JOB: Find every line in the data below that contains the string "kern", matching case exactly, and copy each of those lines.

-- Start of PROVIDED MATERIAL --

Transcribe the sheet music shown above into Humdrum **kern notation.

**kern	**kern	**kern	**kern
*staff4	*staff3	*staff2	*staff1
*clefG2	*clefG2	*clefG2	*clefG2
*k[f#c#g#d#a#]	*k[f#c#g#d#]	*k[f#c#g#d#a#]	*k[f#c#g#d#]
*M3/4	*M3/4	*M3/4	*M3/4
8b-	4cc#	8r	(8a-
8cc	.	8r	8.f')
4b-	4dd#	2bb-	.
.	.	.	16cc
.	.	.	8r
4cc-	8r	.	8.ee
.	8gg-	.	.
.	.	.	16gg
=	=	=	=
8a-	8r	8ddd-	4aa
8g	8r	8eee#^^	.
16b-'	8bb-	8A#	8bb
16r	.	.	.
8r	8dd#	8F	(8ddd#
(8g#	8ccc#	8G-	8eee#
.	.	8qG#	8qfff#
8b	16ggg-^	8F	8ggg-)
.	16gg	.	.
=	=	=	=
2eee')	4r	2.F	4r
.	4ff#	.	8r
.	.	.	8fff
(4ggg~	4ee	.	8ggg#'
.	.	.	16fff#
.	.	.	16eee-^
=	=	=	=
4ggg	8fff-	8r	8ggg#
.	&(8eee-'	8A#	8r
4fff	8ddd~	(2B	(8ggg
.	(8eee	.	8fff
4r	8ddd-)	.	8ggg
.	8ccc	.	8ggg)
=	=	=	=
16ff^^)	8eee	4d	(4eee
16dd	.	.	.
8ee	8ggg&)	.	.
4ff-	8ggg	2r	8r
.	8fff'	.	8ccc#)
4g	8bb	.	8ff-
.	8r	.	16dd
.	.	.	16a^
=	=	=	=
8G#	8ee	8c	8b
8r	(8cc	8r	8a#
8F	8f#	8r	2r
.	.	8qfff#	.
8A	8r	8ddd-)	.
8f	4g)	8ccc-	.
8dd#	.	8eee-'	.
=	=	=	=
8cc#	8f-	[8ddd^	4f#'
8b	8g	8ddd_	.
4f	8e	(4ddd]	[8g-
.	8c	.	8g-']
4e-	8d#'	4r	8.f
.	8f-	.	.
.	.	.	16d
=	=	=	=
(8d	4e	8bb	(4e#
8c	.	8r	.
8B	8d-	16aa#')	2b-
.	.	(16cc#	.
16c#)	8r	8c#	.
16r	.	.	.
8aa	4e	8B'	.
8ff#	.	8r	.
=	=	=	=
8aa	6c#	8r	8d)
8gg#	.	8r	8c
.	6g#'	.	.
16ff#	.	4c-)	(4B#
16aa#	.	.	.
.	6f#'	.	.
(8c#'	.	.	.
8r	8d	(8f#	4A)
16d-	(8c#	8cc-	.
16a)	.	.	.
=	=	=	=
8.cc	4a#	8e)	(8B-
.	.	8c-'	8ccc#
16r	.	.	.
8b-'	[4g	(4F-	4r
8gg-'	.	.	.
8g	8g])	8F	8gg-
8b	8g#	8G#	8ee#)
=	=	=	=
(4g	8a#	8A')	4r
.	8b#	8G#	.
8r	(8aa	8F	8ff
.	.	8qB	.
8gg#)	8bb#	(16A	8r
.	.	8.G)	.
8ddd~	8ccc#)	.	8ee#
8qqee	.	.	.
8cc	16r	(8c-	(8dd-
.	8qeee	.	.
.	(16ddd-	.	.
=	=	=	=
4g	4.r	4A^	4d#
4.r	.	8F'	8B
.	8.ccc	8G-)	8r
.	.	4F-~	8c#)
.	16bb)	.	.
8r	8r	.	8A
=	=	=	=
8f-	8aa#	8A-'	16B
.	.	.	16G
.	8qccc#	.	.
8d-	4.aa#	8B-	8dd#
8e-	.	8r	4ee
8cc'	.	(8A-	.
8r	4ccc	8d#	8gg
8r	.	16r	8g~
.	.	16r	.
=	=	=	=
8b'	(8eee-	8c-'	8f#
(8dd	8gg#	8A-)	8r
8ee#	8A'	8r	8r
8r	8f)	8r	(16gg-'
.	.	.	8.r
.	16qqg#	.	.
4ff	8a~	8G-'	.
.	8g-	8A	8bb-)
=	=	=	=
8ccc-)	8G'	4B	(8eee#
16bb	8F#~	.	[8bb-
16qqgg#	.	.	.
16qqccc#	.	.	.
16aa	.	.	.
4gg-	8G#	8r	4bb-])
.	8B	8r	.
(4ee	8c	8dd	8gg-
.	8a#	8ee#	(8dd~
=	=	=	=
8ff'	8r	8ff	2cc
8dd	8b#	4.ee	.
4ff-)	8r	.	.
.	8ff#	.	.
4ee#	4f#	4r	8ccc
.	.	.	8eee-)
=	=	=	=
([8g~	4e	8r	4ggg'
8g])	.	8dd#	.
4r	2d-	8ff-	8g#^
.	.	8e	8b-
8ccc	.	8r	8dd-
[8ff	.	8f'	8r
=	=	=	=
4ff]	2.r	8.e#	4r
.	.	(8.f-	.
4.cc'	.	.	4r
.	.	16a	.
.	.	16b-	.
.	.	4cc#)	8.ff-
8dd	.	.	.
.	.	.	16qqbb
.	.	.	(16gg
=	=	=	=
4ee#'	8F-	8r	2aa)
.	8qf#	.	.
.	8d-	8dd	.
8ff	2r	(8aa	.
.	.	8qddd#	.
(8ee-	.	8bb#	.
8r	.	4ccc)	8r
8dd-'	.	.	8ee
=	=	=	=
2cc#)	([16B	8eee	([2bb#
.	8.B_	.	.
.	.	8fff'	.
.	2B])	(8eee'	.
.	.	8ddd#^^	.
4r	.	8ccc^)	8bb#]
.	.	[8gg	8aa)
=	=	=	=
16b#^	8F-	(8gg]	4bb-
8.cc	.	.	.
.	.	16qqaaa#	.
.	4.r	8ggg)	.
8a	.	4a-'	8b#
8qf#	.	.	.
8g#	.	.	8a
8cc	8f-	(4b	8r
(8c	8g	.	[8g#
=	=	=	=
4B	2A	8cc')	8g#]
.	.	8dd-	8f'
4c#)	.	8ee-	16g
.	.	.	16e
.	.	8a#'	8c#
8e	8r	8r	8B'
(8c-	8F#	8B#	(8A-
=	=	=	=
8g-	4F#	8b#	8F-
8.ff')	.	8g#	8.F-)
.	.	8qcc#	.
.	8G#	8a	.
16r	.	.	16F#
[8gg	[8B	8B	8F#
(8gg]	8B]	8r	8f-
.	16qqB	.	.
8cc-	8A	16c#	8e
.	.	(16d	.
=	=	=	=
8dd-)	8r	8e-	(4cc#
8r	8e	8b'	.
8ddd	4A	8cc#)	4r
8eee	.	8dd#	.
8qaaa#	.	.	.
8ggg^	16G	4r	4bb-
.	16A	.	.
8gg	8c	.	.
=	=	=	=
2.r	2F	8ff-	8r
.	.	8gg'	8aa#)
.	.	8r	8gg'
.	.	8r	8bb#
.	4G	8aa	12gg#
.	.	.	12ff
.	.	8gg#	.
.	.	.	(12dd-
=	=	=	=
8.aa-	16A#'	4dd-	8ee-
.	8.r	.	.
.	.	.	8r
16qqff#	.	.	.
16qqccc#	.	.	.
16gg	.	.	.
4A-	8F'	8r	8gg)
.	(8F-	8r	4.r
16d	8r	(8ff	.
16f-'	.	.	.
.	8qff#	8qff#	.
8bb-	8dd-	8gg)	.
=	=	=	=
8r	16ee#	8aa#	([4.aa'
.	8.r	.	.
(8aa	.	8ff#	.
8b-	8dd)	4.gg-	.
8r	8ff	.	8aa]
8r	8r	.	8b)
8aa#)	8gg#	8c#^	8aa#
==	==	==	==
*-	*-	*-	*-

-- End of PROVIDED MATERIAL --

TASK RESPONSE:
Transcribe the sheet music shown above into Humdrum **kern notation.
**kern	**kern	**kern	**kern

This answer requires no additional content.